**Brief**
Comb the records below for the string "black" and copy each line where it turns up.

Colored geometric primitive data
__________________________________________________

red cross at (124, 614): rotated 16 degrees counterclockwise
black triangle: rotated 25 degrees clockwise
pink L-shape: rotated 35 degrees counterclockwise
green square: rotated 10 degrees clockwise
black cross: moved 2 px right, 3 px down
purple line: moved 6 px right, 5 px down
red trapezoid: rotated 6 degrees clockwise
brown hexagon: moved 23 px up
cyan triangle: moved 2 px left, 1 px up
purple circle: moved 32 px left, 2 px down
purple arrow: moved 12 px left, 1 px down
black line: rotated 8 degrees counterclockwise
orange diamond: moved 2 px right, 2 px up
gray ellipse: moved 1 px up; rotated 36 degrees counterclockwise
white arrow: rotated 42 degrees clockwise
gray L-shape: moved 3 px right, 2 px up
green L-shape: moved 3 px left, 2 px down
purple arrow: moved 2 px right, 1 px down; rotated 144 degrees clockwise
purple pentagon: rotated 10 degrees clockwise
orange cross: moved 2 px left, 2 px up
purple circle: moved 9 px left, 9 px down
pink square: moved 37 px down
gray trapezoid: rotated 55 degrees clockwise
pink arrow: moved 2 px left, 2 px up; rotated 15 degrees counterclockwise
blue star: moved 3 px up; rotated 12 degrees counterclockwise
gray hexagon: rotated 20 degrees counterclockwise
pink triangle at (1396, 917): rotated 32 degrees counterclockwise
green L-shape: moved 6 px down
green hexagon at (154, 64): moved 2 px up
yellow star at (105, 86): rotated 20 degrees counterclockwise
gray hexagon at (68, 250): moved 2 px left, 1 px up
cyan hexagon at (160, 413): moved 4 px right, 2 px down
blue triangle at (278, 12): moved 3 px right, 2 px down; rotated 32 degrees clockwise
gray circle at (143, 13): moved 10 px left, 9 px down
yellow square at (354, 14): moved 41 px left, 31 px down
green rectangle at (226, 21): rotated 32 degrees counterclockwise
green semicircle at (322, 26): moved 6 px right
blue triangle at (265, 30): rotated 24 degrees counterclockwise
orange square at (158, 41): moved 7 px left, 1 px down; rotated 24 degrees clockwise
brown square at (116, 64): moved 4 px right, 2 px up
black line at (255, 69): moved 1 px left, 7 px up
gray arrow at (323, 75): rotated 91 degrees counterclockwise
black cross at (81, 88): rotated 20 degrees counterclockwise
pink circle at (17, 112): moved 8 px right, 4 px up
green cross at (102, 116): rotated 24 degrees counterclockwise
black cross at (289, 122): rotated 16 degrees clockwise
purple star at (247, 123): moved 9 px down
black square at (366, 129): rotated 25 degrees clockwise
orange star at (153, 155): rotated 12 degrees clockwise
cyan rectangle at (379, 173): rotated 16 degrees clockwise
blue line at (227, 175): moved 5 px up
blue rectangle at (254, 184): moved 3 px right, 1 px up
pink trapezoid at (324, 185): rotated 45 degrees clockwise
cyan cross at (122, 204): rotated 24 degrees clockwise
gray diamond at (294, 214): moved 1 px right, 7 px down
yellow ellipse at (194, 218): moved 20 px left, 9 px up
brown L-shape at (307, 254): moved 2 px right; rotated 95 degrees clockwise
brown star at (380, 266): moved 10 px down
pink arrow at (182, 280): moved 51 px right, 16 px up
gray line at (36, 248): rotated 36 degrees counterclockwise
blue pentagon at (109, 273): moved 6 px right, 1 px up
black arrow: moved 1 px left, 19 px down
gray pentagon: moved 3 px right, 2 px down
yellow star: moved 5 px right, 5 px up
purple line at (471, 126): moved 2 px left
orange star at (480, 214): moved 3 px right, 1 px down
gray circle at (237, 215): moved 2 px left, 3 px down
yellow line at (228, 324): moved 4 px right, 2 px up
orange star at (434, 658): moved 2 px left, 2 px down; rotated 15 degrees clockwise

__________________________________________________

**Exercise result**
black triangle: rotated 25 degrees clockwise
black cross: moved 2 px right, 3 px down
black line: rotated 8 degrees counterclockwise
black line at (255, 69): moved 1 px left, 7 px up
black cross at (81, 88): rotated 20 degrees counterclockwise
black cross at (289, 122): rotated 16 degrees clockwise
black square at (366, 129): rotated 25 degrees clockwise
black arrow: moved 1 px left, 19 px down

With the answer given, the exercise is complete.